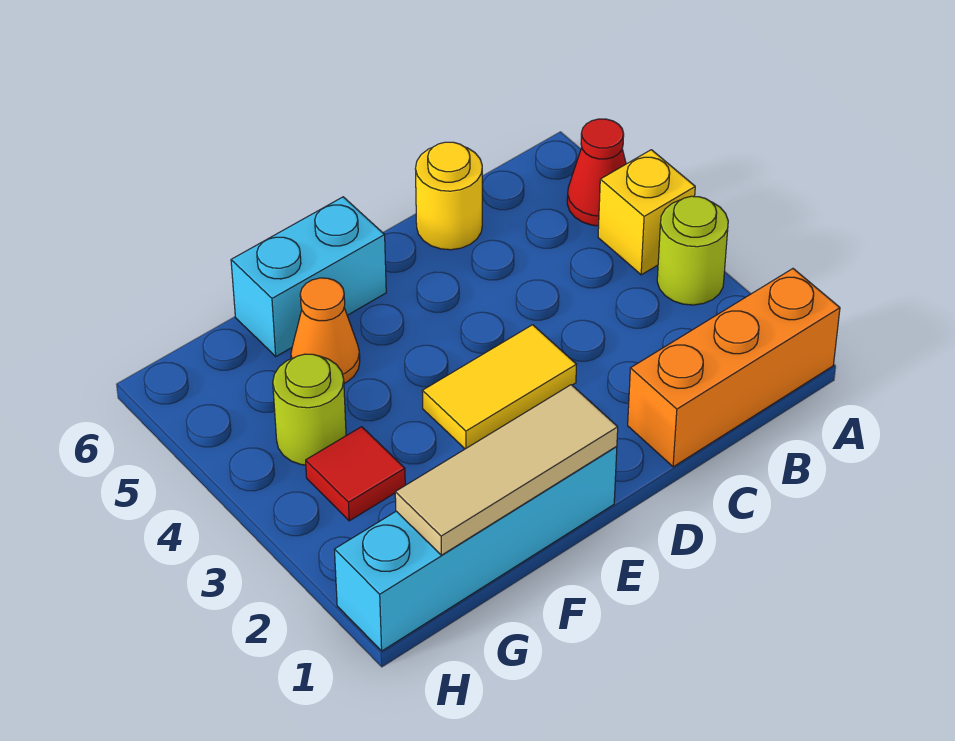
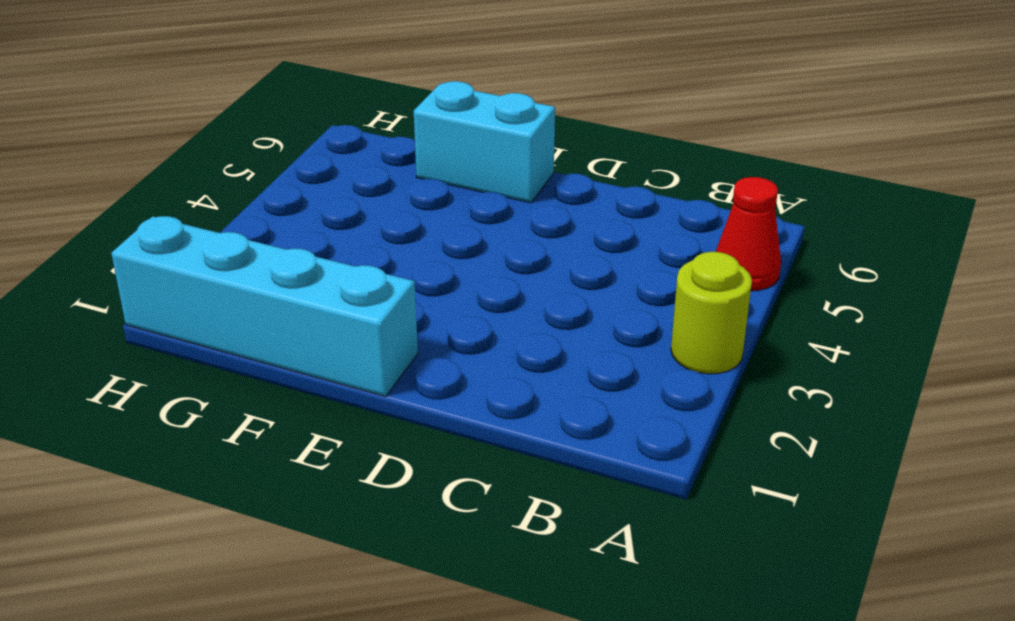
none -> orange brick A1:C1 level 1
none -> yellow brick A4 level 1
none -> yellow round brick C6 level 1

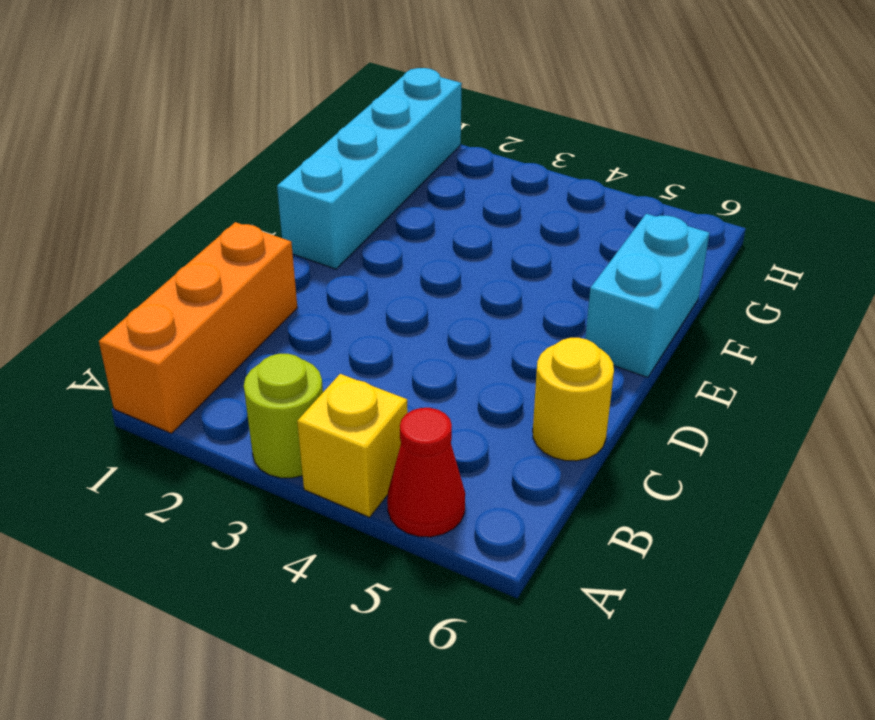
none -> yellow tile D3:E3 level 1
none -> orange cone F5 level 1
none -> red tile G3 level 1

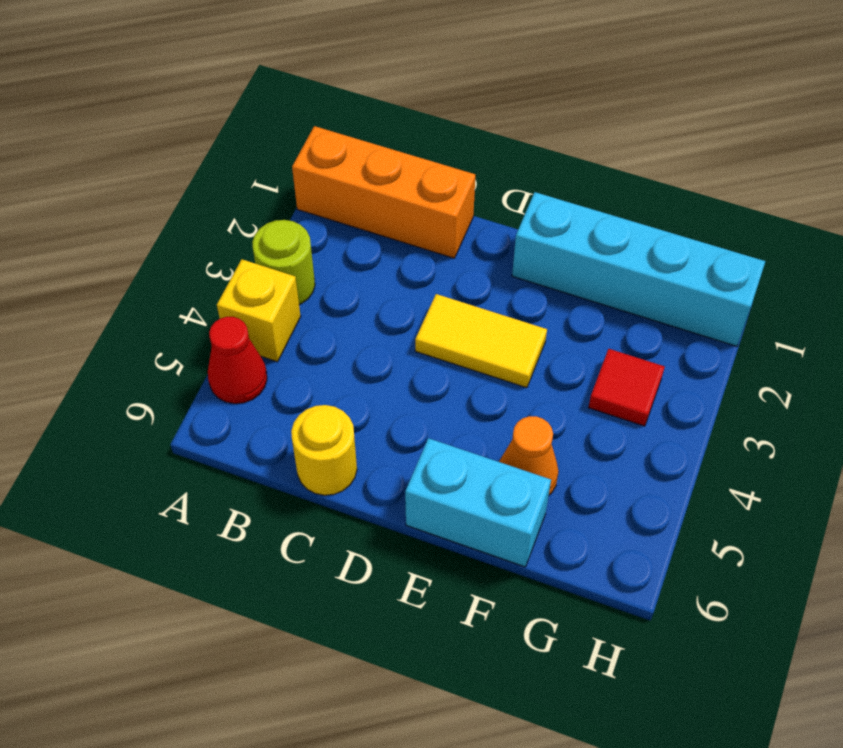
none -> lime round brick G4 level 1
none -> tan tile E1:G1 level 2

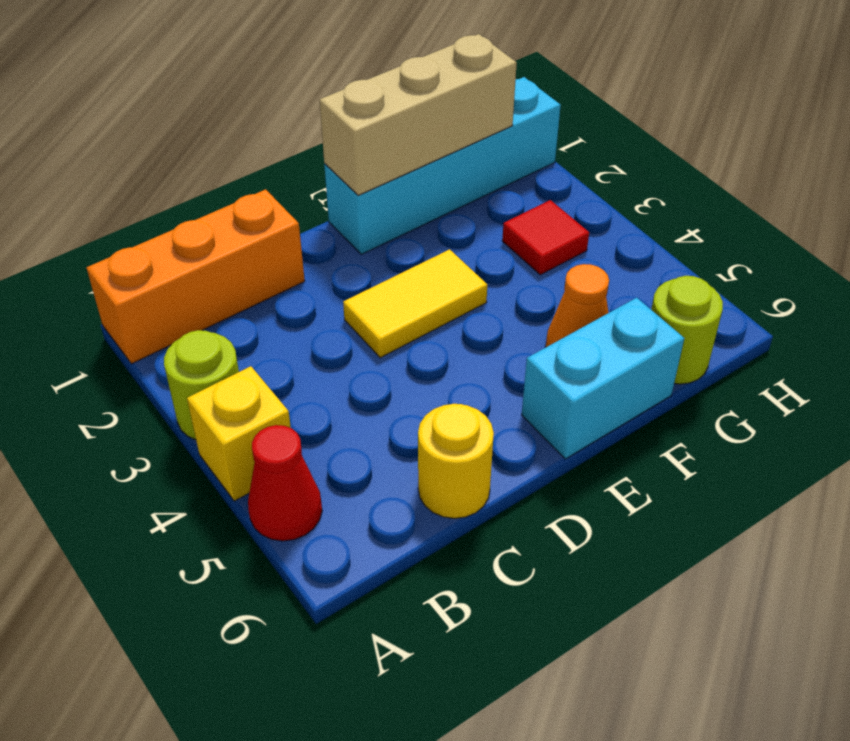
tan brick E1:G1 level 2 -> tan tile E1:G1 level 2
lime round brick G6 level 1 -> lime round brick G4 level 1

> About this exercise:
I would like the data above transcribed exactly, with its pictures left out.

> Solution:
none -> orange brick A1:C1 level 1
none -> yellow brick A4 level 1
none -> yellow round brick C6 level 1

none -> yellow tile D3:E3 level 1
none -> orange cone F5 level 1
none -> red tile G3 level 1

none -> lime round brick G4 level 1
none -> tan tile E1:G1 level 2

tan brick E1:G1 level 2 -> tan tile E1:G1 level 2
lime round brick G6 level 1 -> lime round brick G4 level 1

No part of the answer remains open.